===== The records =====

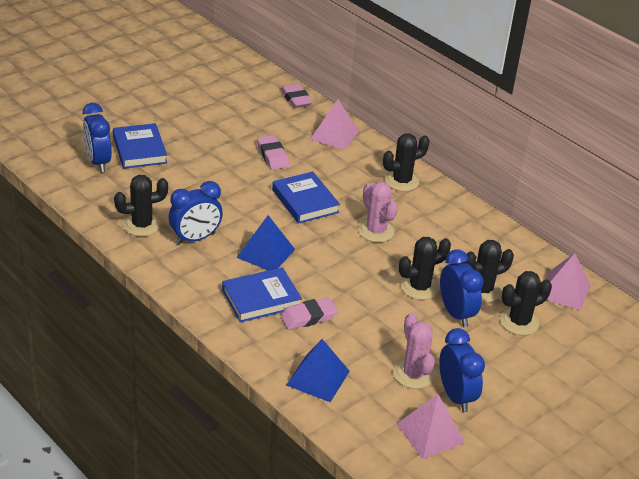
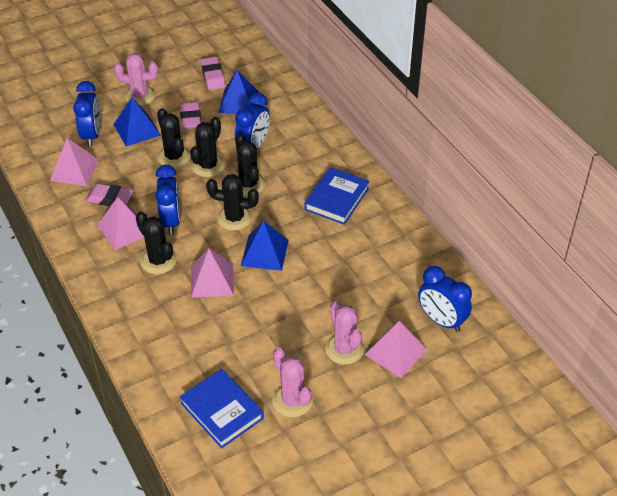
blue book: 3 -> 2
blue pyramid: 2 -> 3
pink cactus: 2 -> 3
pink pyramid: 3 -> 4

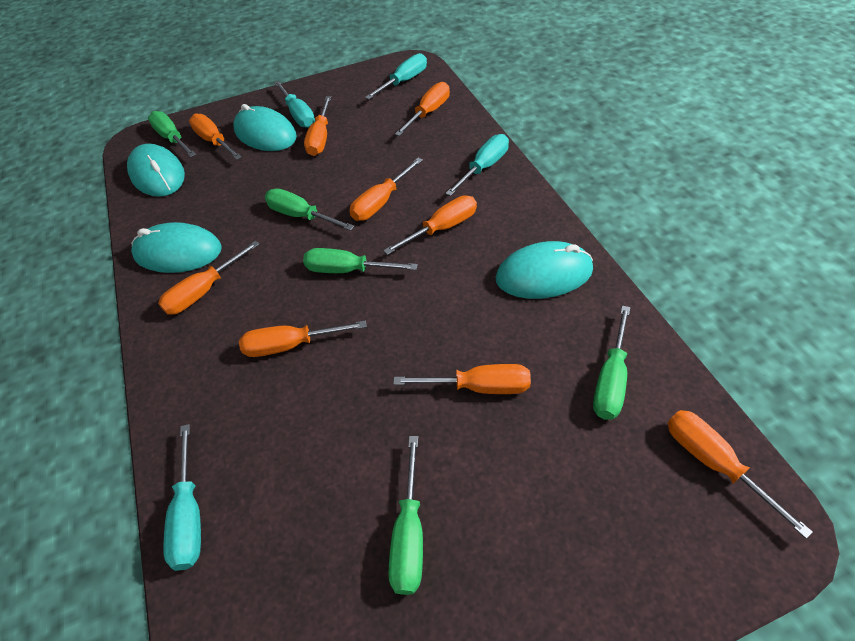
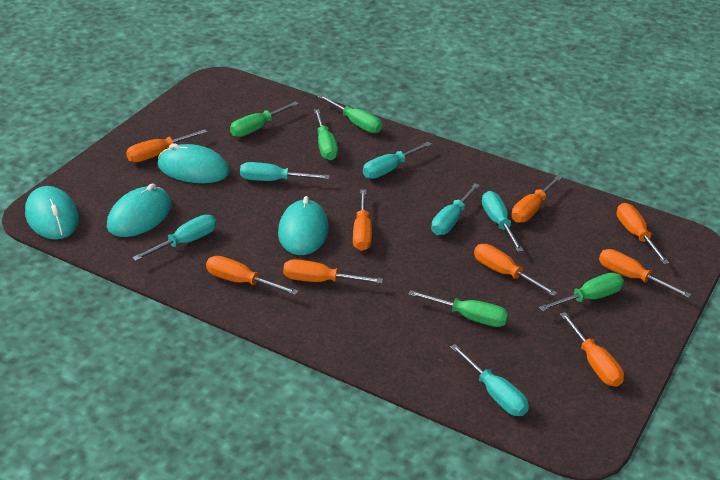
turquoise screwdriver: 4 -> 6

=====

→ Exercise instructions: A word-for-word copy of the records is required. Leave out every picture.

→ Completed exercise:
blue book: 3 -> 2
blue pyramid: 2 -> 3
pink cactus: 2 -> 3
pink pyramid: 3 -> 4

turquoise screwdriver: 4 -> 6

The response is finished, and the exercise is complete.